Top of SUPPLIED DATA

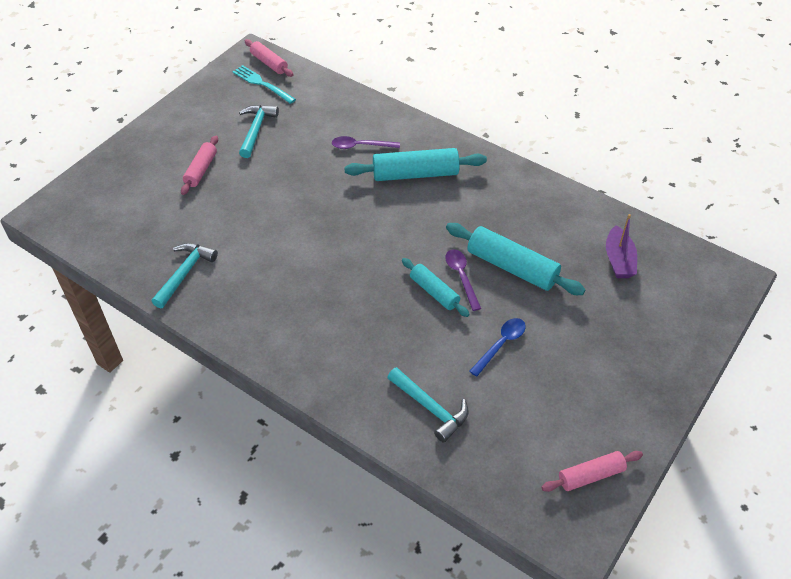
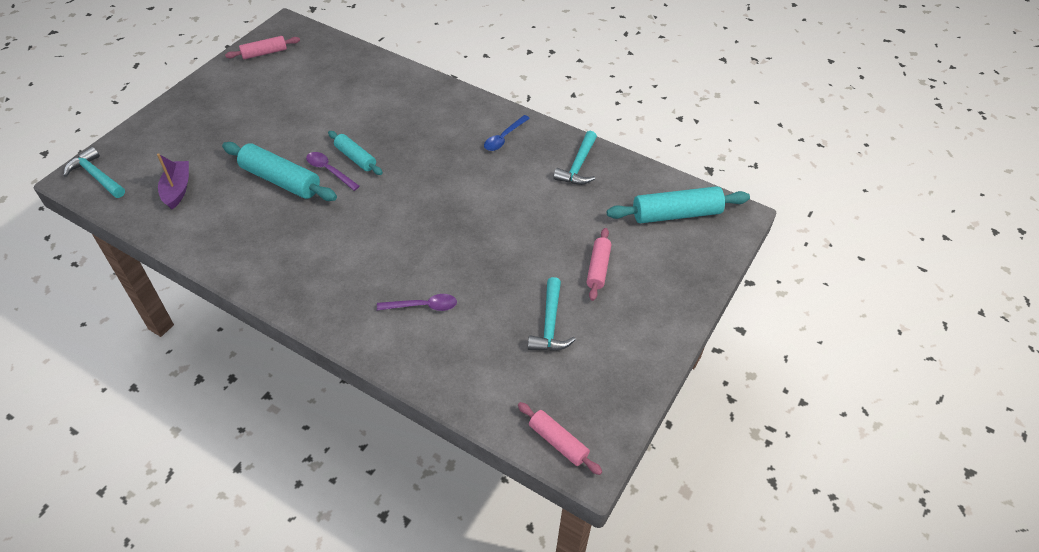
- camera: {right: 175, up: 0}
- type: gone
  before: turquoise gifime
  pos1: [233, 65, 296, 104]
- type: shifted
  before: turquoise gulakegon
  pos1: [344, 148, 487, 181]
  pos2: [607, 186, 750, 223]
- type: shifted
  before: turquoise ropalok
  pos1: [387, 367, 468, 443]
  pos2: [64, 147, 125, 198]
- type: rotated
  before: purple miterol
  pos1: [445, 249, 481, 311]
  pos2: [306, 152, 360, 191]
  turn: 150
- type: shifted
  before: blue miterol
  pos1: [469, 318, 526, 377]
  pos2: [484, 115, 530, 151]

Bottom of SUPPLIED DATA

WHAT NEEDS TO BE DONE —
The entries above need to be output again in full, exactly, and without pictures.

YOUR RESPONSE —
- camera: {right: 175, up: 0}
- type: gone
  before: turquoise gifime
  pos1: [233, 65, 296, 104]
- type: shifted
  before: turquoise gulakegon
  pos1: [344, 148, 487, 181]
  pos2: [607, 186, 750, 223]
- type: shifted
  before: turquoise ropalok
  pos1: [387, 367, 468, 443]
  pos2: [64, 147, 125, 198]
- type: rotated
  before: purple miterol
  pos1: [445, 249, 481, 311]
  pos2: [306, 152, 360, 191]
  turn: 150
- type: shifted
  before: blue miterol
  pos1: [469, 318, 526, 377]
  pos2: [484, 115, 530, 151]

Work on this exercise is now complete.